[WORK TASK] What is needed here is every entry, retyped exactly.

** Opening RECORDS FOR PROCESSING block **

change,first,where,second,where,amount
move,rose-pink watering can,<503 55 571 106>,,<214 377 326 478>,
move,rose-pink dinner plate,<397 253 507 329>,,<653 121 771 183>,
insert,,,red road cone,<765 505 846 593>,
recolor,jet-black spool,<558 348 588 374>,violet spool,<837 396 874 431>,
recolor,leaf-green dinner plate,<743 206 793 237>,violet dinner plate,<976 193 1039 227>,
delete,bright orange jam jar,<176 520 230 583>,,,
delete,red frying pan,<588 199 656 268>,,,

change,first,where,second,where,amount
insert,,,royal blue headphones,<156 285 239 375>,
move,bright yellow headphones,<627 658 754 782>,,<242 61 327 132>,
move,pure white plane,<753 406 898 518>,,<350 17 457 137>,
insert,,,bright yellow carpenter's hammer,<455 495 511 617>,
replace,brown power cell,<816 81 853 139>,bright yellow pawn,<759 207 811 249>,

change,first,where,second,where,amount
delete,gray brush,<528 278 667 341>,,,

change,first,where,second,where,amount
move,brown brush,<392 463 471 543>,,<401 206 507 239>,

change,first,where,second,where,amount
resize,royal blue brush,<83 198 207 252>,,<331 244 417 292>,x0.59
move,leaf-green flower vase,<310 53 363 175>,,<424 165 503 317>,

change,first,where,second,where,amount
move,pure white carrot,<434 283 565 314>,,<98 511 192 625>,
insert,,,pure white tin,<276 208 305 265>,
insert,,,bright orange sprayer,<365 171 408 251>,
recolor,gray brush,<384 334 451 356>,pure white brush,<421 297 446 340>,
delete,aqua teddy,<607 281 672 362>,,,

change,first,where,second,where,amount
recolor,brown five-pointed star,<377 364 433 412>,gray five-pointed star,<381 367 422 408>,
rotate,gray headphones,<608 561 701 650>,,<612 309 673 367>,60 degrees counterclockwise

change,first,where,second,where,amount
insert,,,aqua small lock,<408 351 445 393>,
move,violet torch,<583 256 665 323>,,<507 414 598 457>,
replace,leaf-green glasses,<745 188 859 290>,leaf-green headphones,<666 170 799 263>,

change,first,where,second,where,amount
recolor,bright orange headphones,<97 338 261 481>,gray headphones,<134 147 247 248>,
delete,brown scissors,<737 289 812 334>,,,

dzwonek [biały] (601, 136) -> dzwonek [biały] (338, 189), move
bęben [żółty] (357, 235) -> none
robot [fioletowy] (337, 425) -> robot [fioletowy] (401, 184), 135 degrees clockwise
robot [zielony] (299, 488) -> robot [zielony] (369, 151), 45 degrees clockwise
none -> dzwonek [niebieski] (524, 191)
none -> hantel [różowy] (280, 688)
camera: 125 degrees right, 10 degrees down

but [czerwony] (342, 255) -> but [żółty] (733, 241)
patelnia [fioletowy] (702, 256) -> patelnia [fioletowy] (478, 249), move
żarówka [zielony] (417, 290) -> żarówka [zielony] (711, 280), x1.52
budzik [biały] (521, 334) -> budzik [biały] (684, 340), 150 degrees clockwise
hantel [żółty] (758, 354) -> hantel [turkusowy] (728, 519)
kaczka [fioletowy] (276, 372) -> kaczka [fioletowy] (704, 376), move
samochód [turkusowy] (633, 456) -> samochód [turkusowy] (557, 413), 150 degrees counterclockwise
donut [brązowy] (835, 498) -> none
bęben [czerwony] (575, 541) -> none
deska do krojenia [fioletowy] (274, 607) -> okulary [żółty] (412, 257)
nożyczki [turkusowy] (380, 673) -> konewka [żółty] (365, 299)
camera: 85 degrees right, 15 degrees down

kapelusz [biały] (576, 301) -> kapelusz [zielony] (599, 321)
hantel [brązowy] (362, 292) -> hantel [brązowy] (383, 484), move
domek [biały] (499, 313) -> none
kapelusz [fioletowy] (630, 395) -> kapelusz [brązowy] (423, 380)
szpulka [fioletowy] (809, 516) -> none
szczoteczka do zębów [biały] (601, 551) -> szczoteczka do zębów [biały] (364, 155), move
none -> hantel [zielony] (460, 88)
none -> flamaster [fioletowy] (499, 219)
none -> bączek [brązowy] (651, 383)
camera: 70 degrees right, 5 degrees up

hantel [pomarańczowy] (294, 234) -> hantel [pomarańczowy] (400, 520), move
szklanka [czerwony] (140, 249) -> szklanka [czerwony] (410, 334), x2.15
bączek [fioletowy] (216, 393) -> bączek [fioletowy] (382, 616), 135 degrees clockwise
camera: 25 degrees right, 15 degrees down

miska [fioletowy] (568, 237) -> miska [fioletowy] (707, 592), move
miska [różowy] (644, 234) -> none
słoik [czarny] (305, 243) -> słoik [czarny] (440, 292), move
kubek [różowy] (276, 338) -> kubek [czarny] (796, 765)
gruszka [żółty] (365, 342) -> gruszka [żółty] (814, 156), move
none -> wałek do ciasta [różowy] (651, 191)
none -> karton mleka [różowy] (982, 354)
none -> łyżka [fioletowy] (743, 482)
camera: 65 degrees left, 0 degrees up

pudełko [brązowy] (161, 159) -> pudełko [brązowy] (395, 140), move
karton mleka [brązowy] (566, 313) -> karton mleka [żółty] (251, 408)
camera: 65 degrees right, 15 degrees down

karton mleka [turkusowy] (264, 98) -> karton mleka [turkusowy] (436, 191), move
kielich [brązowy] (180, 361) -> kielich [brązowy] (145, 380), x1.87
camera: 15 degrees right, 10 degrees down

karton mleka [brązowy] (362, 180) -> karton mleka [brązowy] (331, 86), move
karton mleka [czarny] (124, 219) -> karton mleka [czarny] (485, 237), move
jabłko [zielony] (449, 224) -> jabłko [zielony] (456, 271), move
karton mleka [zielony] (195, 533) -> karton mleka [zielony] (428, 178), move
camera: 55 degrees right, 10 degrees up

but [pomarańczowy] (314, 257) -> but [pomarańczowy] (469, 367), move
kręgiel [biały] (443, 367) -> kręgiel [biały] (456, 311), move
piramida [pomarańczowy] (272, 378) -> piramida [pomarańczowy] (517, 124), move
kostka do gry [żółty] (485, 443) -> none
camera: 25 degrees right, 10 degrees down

** Closing RECORDS FOR PROCESSING block **

[YOUR SOLUTION]
change,first,where,second,where,amount
move,rose-pink watering can,<503 55 571 106>,,<214 377 326 478>,
move,rose-pink dinner plate,<397 253 507 329>,,<653 121 771 183>,
insert,,,red road cone,<765 505 846 593>,
recolor,jet-black spool,<558 348 588 374>,violet spool,<837 396 874 431>,
recolor,leaf-green dinner plate,<743 206 793 237>,violet dinner plate,<976 193 1039 227>,
delete,bright orange jam jar,<176 520 230 583>,,,
delete,red frying pan,<588 199 656 268>,,,

change,first,where,second,where,amount
insert,,,royal blue headphones,<156 285 239 375>,
move,bright yellow headphones,<627 658 754 782>,,<242 61 327 132>,
move,pure white plane,<753 406 898 518>,,<350 17 457 137>,
insert,,,bright yellow carpenter's hammer,<455 495 511 617>,
replace,brown power cell,<816 81 853 139>,bright yellow pawn,<759 207 811 249>,

change,first,where,second,where,amount
delete,gray brush,<528 278 667 341>,,,

change,first,where,second,where,amount
move,brown brush,<392 463 471 543>,,<401 206 507 239>,

change,first,where,second,where,amount
resize,royal blue brush,<83 198 207 252>,,<331 244 417 292>,x0.59
move,leaf-green flower vase,<310 53 363 175>,,<424 165 503 317>,

change,first,where,second,where,amount
move,pure white carrot,<434 283 565 314>,,<98 511 192 625>,
insert,,,pure white tin,<276 208 305 265>,
insert,,,bright orange sprayer,<365 171 408 251>,
recolor,gray brush,<384 334 451 356>,pure white brush,<421 297 446 340>,
delete,aqua teddy,<607 281 672 362>,,,

change,first,where,second,where,amount
recolor,brown five-pointed star,<377 364 433 412>,gray five-pointed star,<381 367 422 408>,
rotate,gray headphones,<608 561 701 650>,,<612 309 673 367>,60 degrees counterclockwise

change,first,where,second,where,amount
insert,,,aqua small lock,<408 351 445 393>,
move,violet torch,<583 256 665 323>,,<507 414 598 457>,
replace,leaf-green glasses,<745 188 859 290>,leaf-green headphones,<666 170 799 263>,

change,first,where,second,where,amount
recolor,bright orange headphones,<97 338 261 481>,gray headphones,<134 147 247 248>,
delete,brown scissors,<737 289 812 334>,,,

dzwonek [biały] (601, 136) -> dzwonek [biały] (338, 189), move
bęben [żółty] (357, 235) -> none
robot [fioletowy] (337, 425) -> robot [fioletowy] (401, 184), 135 degrees clockwise
robot [zielony] (299, 488) -> robot [zielony] (369, 151), 45 degrees clockwise
none -> dzwonek [niebieski] (524, 191)
none -> hantel [różowy] (280, 688)
camera: 125 degrees right, 10 degrees down

but [czerwony] (342, 255) -> but [żółty] (733, 241)
patelnia [fioletowy] (702, 256) -> patelnia [fioletowy] (478, 249), move
żarówka [zielony] (417, 290) -> żarówka [zielony] (711, 280), x1.52
budzik [biały] (521, 334) -> budzik [biały] (684, 340), 150 degrees clockwise
hantel [żółty] (758, 354) -> hantel [turkusowy] (728, 519)
kaczka [fioletowy] (276, 372) -> kaczka [fioletowy] (704, 376), move
samochód [turkusowy] (633, 456) -> samochód [turkusowy] (557, 413), 150 degrees counterclockwise
donut [brązowy] (835, 498) -> none
bęben [czerwony] (575, 541) -> none
deska do krojenia [fioletowy] (274, 607) -> okulary [żółty] (412, 257)
nożyczki [turkusowy] (380, 673) -> konewka [żółty] (365, 299)
camera: 85 degrees right, 15 degrees down

kapelusz [biały] (576, 301) -> kapelusz [zielony] (599, 321)
hantel [brązowy] (362, 292) -> hantel [brązowy] (383, 484), move
domek [biały] (499, 313) -> none
kapelusz [fioletowy] (630, 395) -> kapelusz [brązowy] (423, 380)
szpulka [fioletowy] (809, 516) -> none
szczoteczka do zębów [biały] (601, 551) -> szczoteczka do zębów [biały] (364, 155), move
none -> hantel [zielony] (460, 88)
none -> flamaster [fioletowy] (499, 219)
none -> bączek [brązowy] (651, 383)
camera: 70 degrees right, 5 degrees up

hantel [pomarańczowy] (294, 234) -> hantel [pomarańczowy] (400, 520), move
szklanka [czerwony] (140, 249) -> szklanka [czerwony] (410, 334), x2.15
bączek [fioletowy] (216, 393) -> bączek [fioletowy] (382, 616), 135 degrees clockwise
camera: 25 degrees right, 15 degrees down

miska [fioletowy] (568, 237) -> miska [fioletowy] (707, 592), move
miska [różowy] (644, 234) -> none
słoik [czarny] (305, 243) -> słoik [czarny] (440, 292), move
kubek [różowy] (276, 338) -> kubek [czarny] (796, 765)
gruszka [żółty] (365, 342) -> gruszka [żółty] (814, 156), move
none -> wałek do ciasta [różowy] (651, 191)
none -> karton mleka [różowy] (982, 354)
none -> łyżka [fioletowy] (743, 482)
camera: 65 degrees left, 0 degrees up

pudełko [brązowy] (161, 159) -> pudełko [brązowy] (395, 140), move
karton mleka [brązowy] (566, 313) -> karton mleka [żółty] (251, 408)
camera: 65 degrees right, 15 degrees down

karton mleka [turkusowy] (264, 98) -> karton mleka [turkusowy] (436, 191), move
kielich [brązowy] (180, 361) -> kielich [brązowy] (145, 380), x1.87
camera: 15 degrees right, 10 degrees down

karton mleka [brązowy] (362, 180) -> karton mleka [brązowy] (331, 86), move
karton mleka [czarny] (124, 219) -> karton mleka [czarny] (485, 237), move
jabłko [zielony] (449, 224) -> jabłko [zielony] (456, 271), move
karton mleka [zielony] (195, 533) -> karton mleka [zielony] (428, 178), move
camera: 55 degrees right, 10 degrees up

but [pomarańczowy] (314, 257) -> but [pomarańczowy] (469, 367), move
kręgiel [biały] (443, 367) -> kręgiel [biały] (456, 311), move
piramida [pomarańczowy] (272, 378) -> piramida [pomarańczowy] (517, 124), move
kostka do gry [żółty] (485, 443) -> none
camera: 25 degrees right, 10 degrees down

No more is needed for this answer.